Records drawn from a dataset
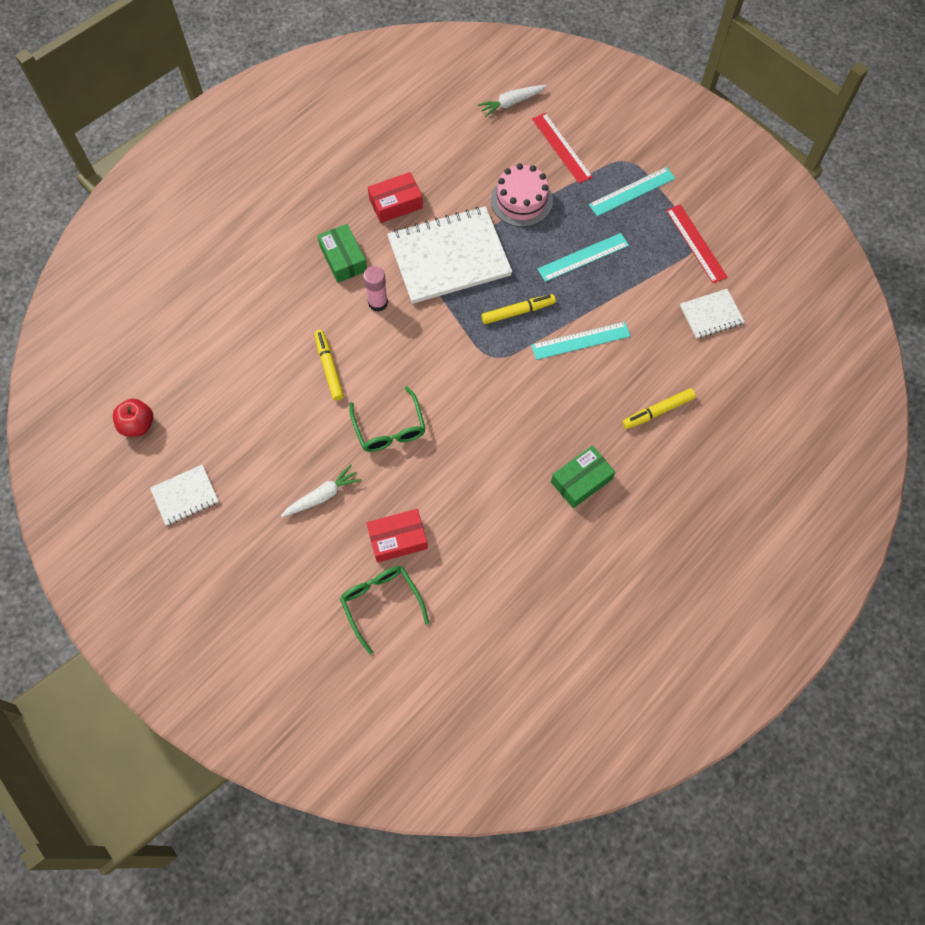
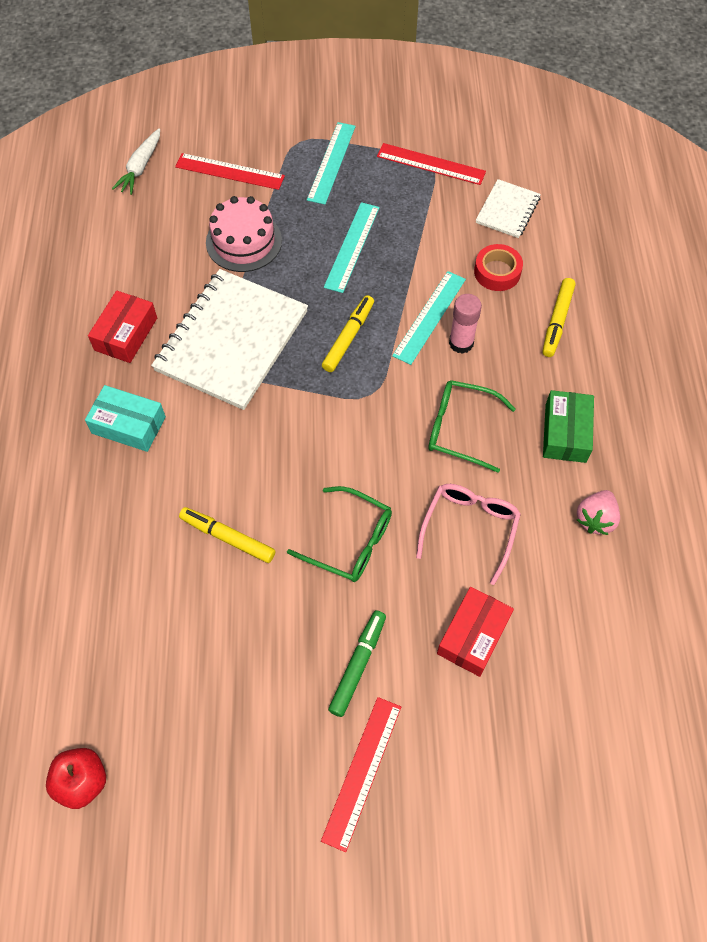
camera: 45 degrees left, 5 degrees down
(185, 496) = (217, 804): white notebook -> none
(267, 549) = (362, 772): none -> red ruler
(322, 496) = (358, 665): white carrot -> green marker
(343, 259) = (128, 425): green box -> turquoise box
(378, 303) = (209, 437): pink glue stick -> pink glue stick (461, 343)
(381, 603) = (527, 711): green glasses -> green glasses (460, 429)
(462, 482) = (469, 528): none -> pink glasses
(539, 544) = (595, 519): none -> pink strawberry
(656, 348) = (497, 272): none -> red tape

EXERCISE DETAILS —
Except for the pictures, set down each line of the records exactly as it appears.

ANSWER SPACE —
camera: 45 degrees left, 5 degrees down
(185, 496) = (217, 804): white notebook -> none
(267, 549) = (362, 772): none -> red ruler
(322, 496) = (358, 665): white carrot -> green marker
(343, 259) = (128, 425): green box -> turquoise box
(378, 303) = (209, 437): pink glue stick -> pink glue stick (461, 343)
(381, 603) = (527, 711): green glasses -> green glasses (460, 429)
(462, 482) = (469, 528): none -> pink glasses
(539, 544) = (595, 519): none -> pink strawberry
(656, 348) = (497, 272): none -> red tape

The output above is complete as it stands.